*** Opening Information provided ***
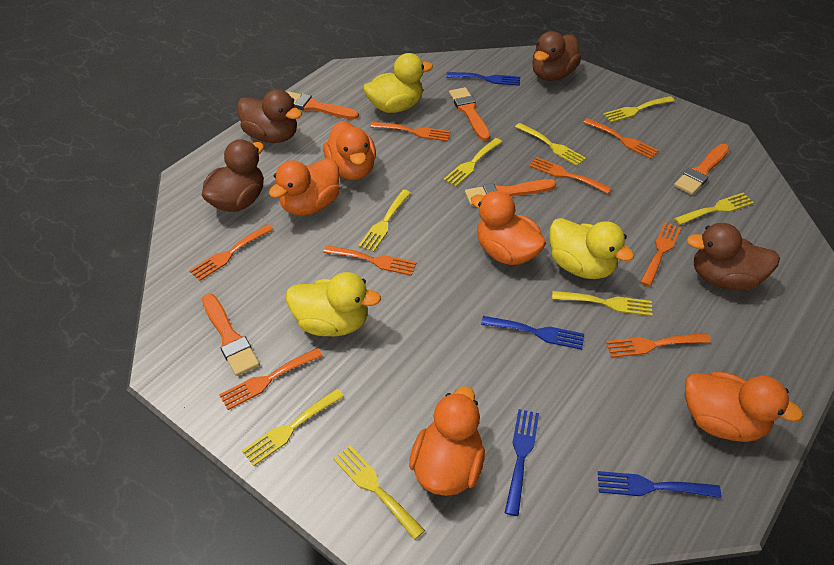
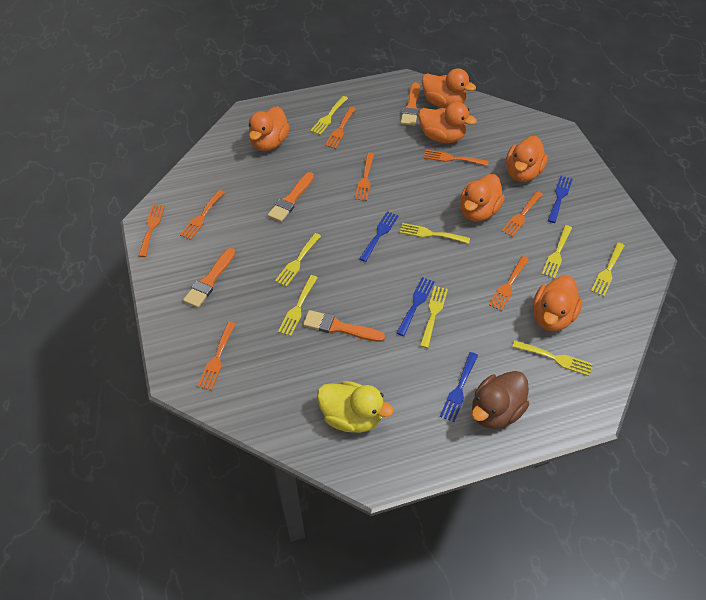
brown duck: 4 -> 1
orange brush: 5 -> 4
orange duck: 5 -> 6
yellow duck: 3 -> 1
*** Closing Information provided ***
» **The problem**:
One exact copy of the data is required, and it should hold no pictures.

» **Expected answer**:
brown duck: 4 -> 1
orange brush: 5 -> 4
orange duck: 5 -> 6
yellow duck: 3 -> 1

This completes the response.